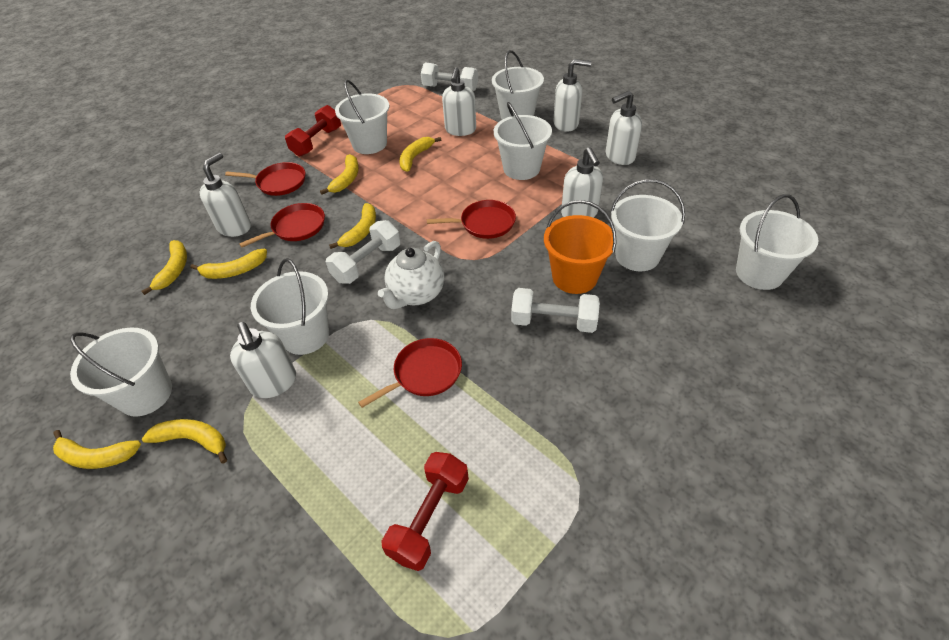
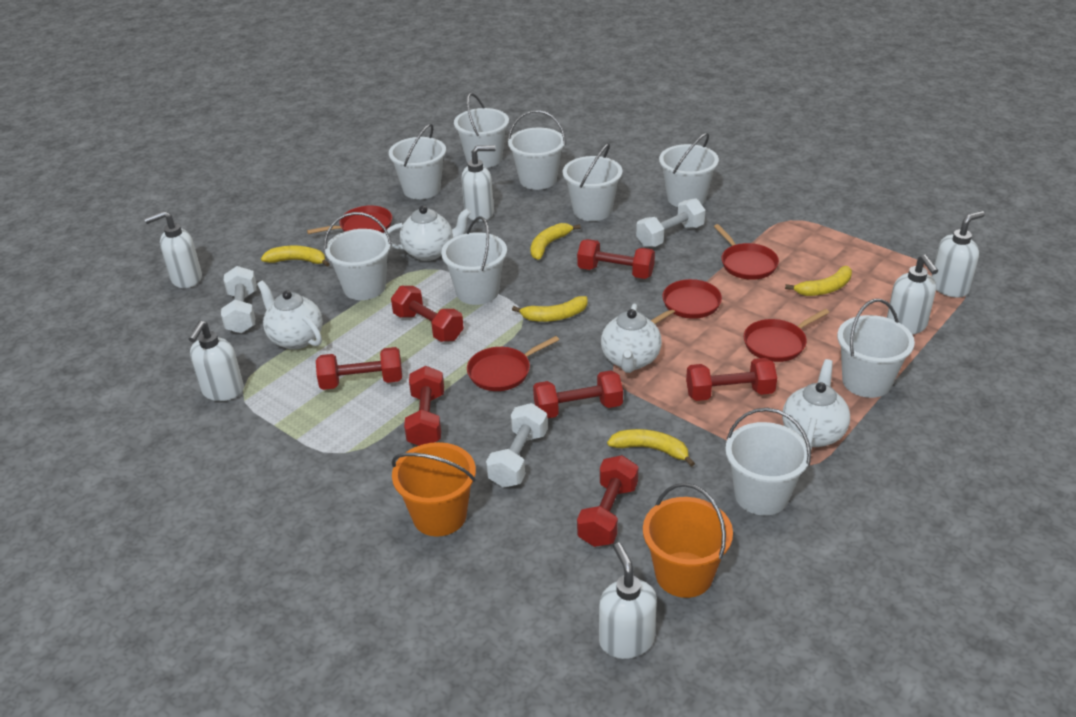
orange bucket: [544,200,617,294] = 1 -> [392,442,476,536] [643,483,733,598] = 2
red dumbbell: [285,105,341,156] [381,452,469,571] = 2 -> [316,347,402,390] [391,286,464,342] [404,366,444,446] [533,370,623,419] [577,239,655,279] [577,455,638,547] [686,358,777,401] = 7
red pan: [225,162,305,196] [239,203,325,247] [358,338,462,408] [427,200,516,239] = 4 -> [307,205,392,234] [467,336,559,391] [651,279,722,324] [714,224,779,280] [743,309,829,362] = 5
white bucket: [70,328,172,417] [251,258,329,355] [335,80,389,154] [492,50,544,120] [494,102,552,180] [610,179,685,271] [736,194,818,290] = 7 -> [324,212,392,300] [389,124,446,199] [441,216,507,305] [454,93,509,168] [508,110,566,190] [563,143,622,221] [659,133,719,207] [725,408,811,515] [837,299,915,398] = 9
white teapot: [378,241,444,309] = 1 -> [257,280,323,350] [384,206,471,261] [601,304,662,373] [782,359,850,450] = 4
yellow banana: [53,430,141,469] [142,240,187,295] [142,419,227,464] [191,249,267,279] [320,154,359,194] [329,203,376,249] [400,137,441,172] = 7 -> [261,246,330,267] [512,296,587,322] [530,223,581,260] [607,429,695,467] [785,266,852,296] = 5

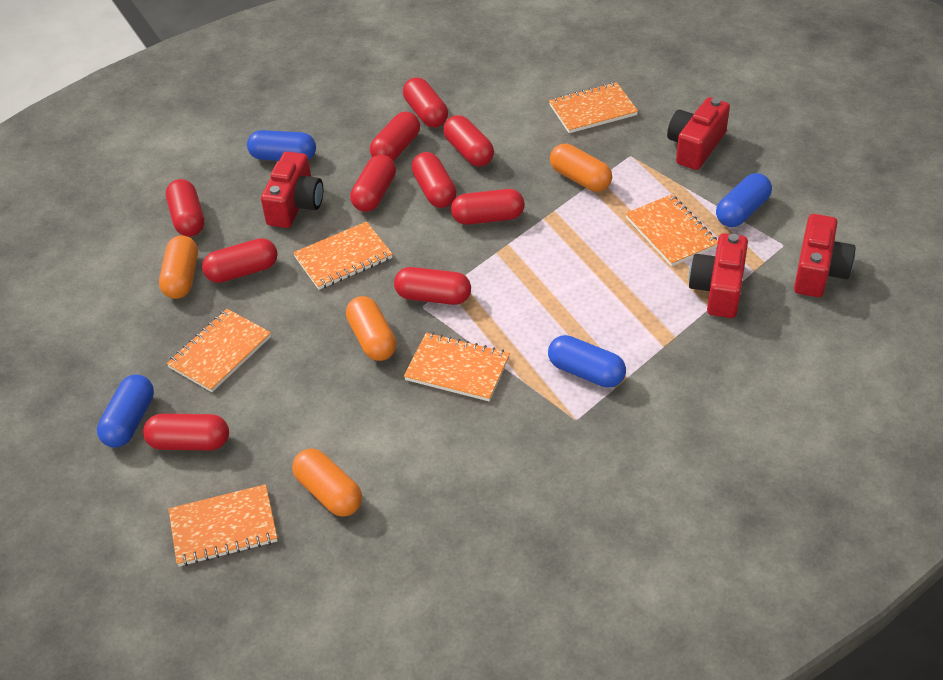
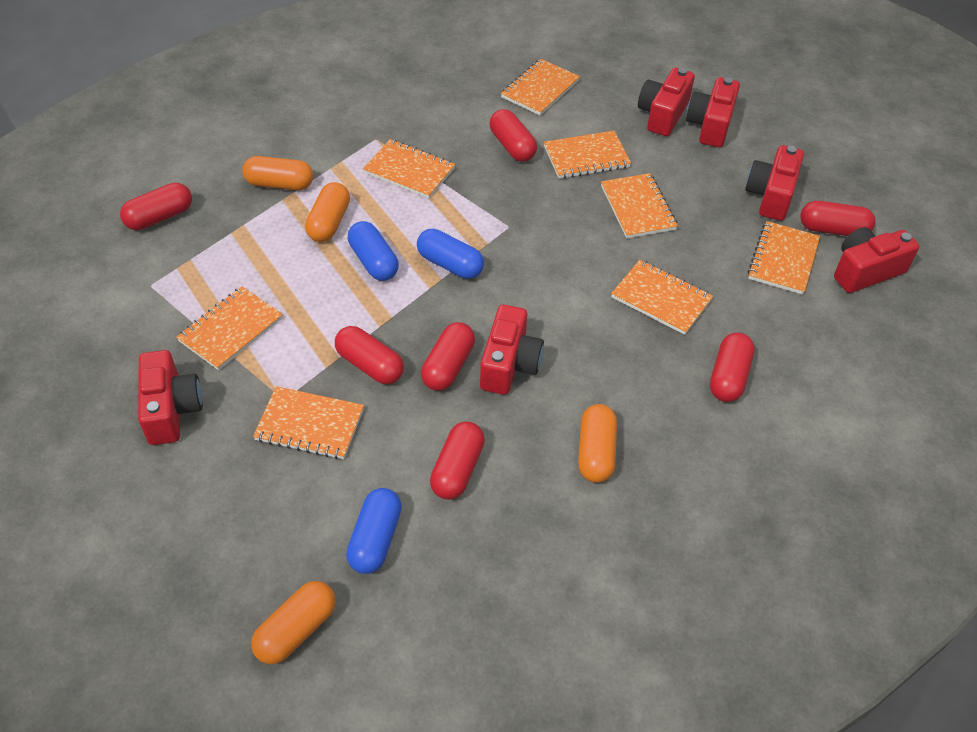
blue capsule: [97,374,154,448] [247,130,316,161] [548,335,626,388] [716,173,772,227] = 4 -> [346,488,402,574] [348,221,399,281] [417,229,484,279] = 3
orange notebook: [166,309,271,392] [169,484,278,566] [293,222,393,290] [404,332,510,401] [549,82,638,133] [625,194,718,267] = 6 -> [176,286,283,370] [253,386,364,459] [363,139,455,198] [501,59,580,116] [544,131,631,179] [601,173,678,238] [611,260,713,335] [748,221,820,295] = 8
red camera: [261,151,323,228] [667,97,730,170] [689,233,748,318] [794,214,856,297] = 4 -> [138,350,203,445] [480,304,544,395] [638,68,695,136] [686,77,740,147] [745,145,804,221] [834,227,919,293] = 6
red capsule: [143,414,229,450] [166,179,204,237] [202,238,278,283] [350,155,396,212] [370,111,420,161] [394,267,471,305] [403,77,448,128] [412,152,457,208] [443,115,494,167] [451,189,524,225] = 10 -> [120,183,192,230] [335,326,404,384] [421,322,475,391] [430,421,485,500] [490,109,537,162] [710,333,755,402] [800,201,875,236] = 7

• [ABOUT THIS TASK]:
Could you find every line in the records above that contains the word "bucket" and copy it?

• [SOLUTION TO THE EXERCISE]:
orange bucket: [544,200,617,294] = 1 -> [392,442,476,536] [643,483,733,598] = 2
white bucket: [70,328,172,417] [251,258,329,355] [335,80,389,154] [492,50,544,120] [494,102,552,180] [610,179,685,271] [736,194,818,290] = 7 -> [324,212,392,300] [389,124,446,199] [441,216,507,305] [454,93,509,168] [508,110,566,190] [563,143,622,221] [659,133,719,207] [725,408,811,515] [837,299,915,398] = 9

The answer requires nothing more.